BEGIN Extracted material

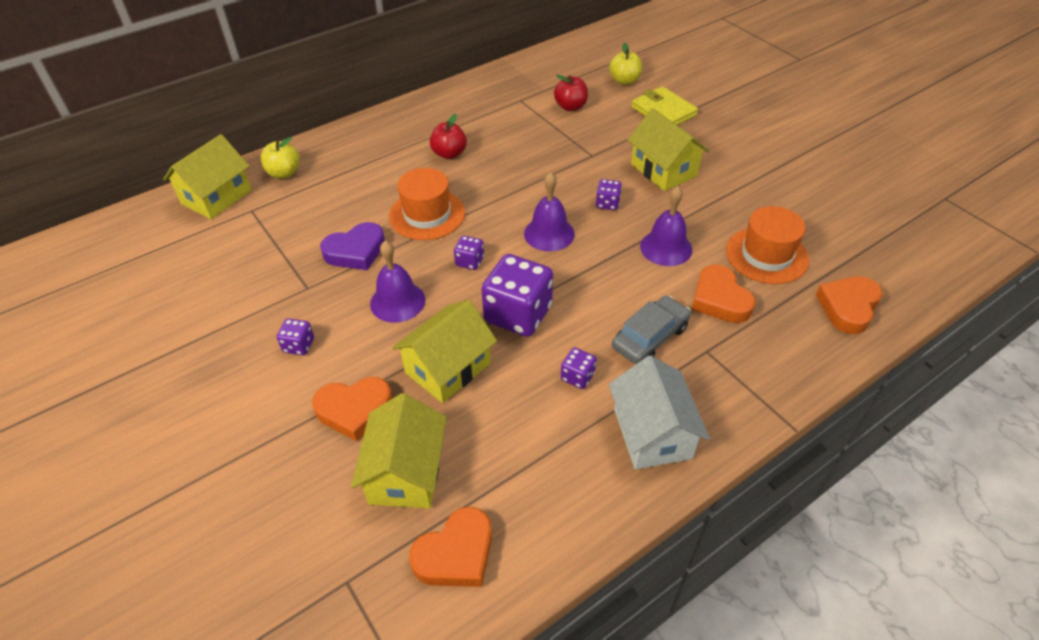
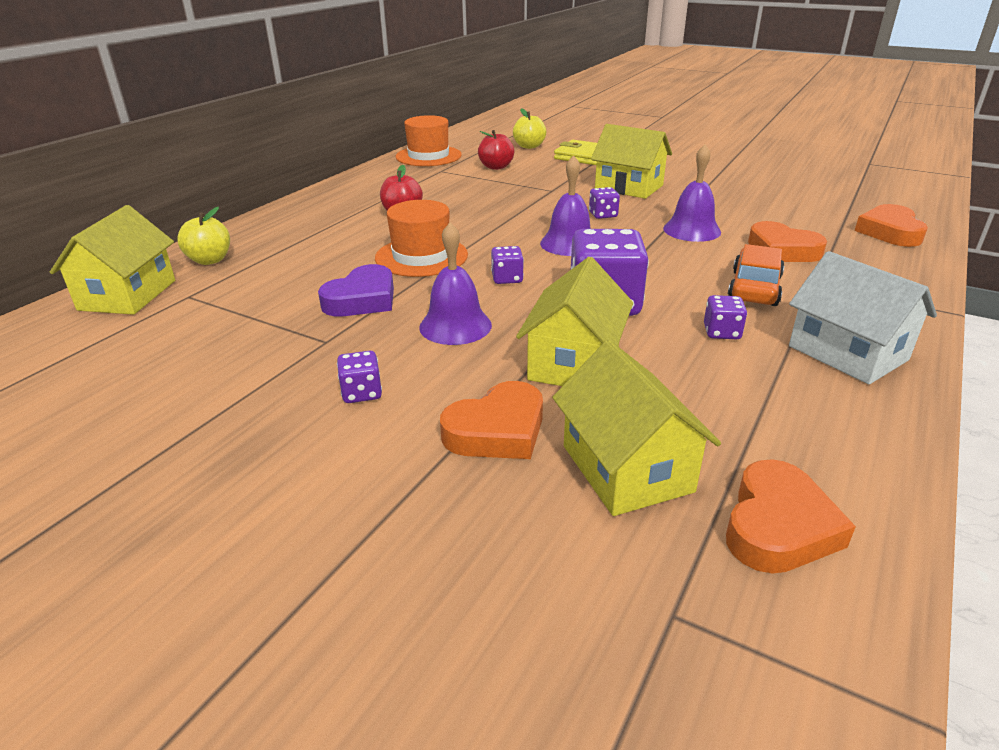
camera: 25 degrees left, 15 degrees down
grey car [612,296,691,364] -> orange car [728,244,784,306]
orange hat [726,206,809,284] -> orange hat moved to [396,115,462,166]

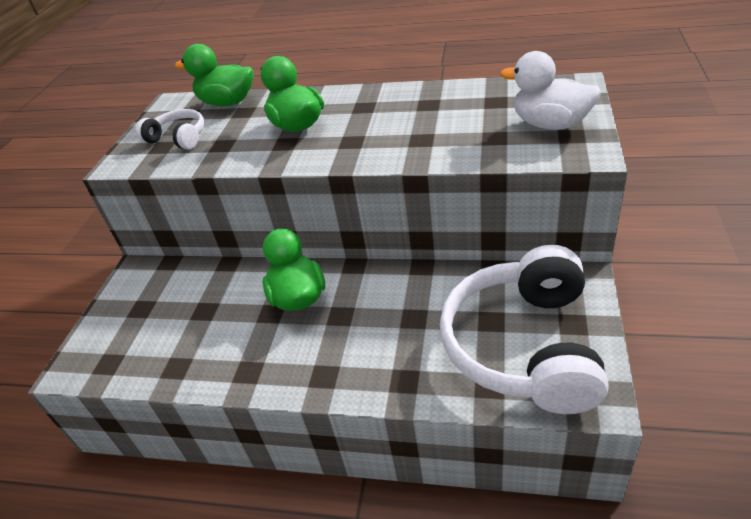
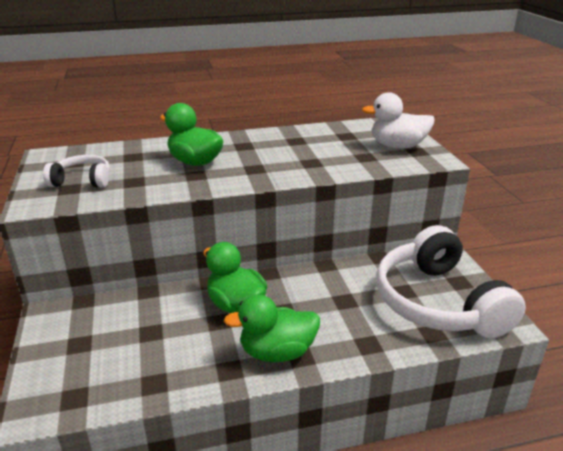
camera: 30 degrees left, 10 degrees down
green duck [175,44,254,106] -> green duck moved to [224,294,320,362]

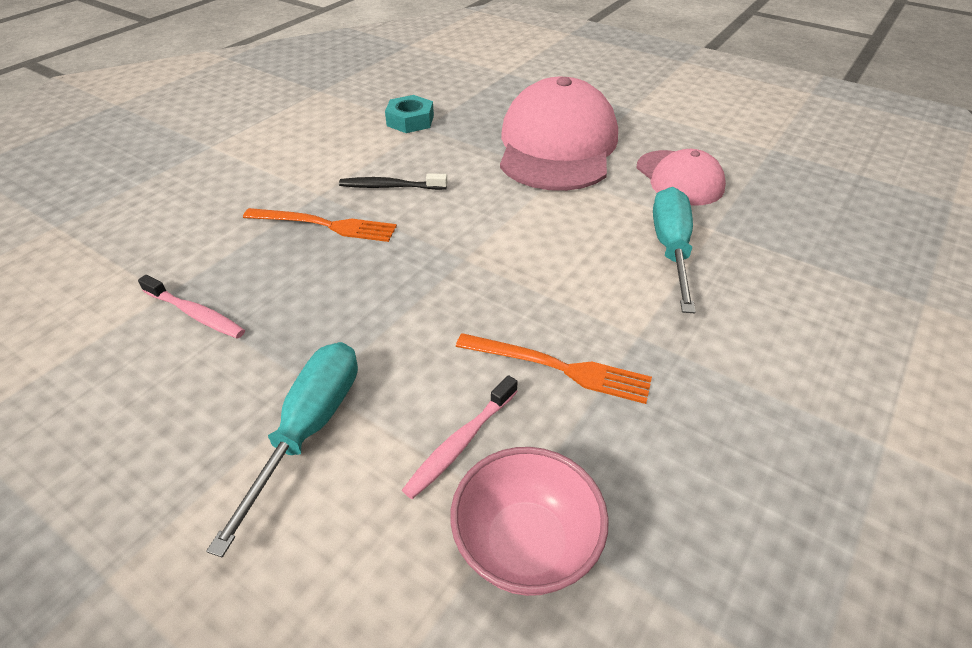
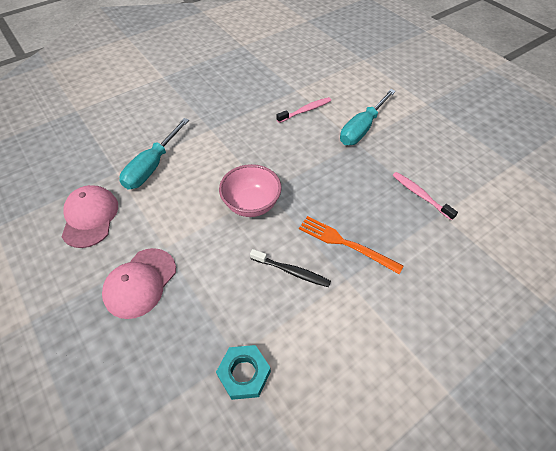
camera: 160 degrees left, 10 degrees up
pink bowl [450,447,609,596] -> pink bowl moved to [219,164,282,217]
orange fork [456,333,652,404] -> none
pink cap [500,77,618,191] -> pink cap [102,248,176,319], size x0.56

END Extracted material

Prompt:
Pictures aside, print every line of the material exactly.

Problem solution:
camera: 25 degrees left, 15 degrees down
grey car [612,296,691,364] -> orange car [728,244,784,306]
orange hat [726,206,809,284] -> orange hat moved to [396,115,462,166]

camera: 30 degrees left, 10 degrees down
green duck [175,44,254,106] -> green duck moved to [224,294,320,362]

camera: 160 degrees left, 10 degrees up
pink bowl [450,447,609,596] -> pink bowl moved to [219,164,282,217]
orange fork [456,333,652,404] -> none
pink cap [500,77,618,191] -> pink cap [102,248,176,319], size x0.56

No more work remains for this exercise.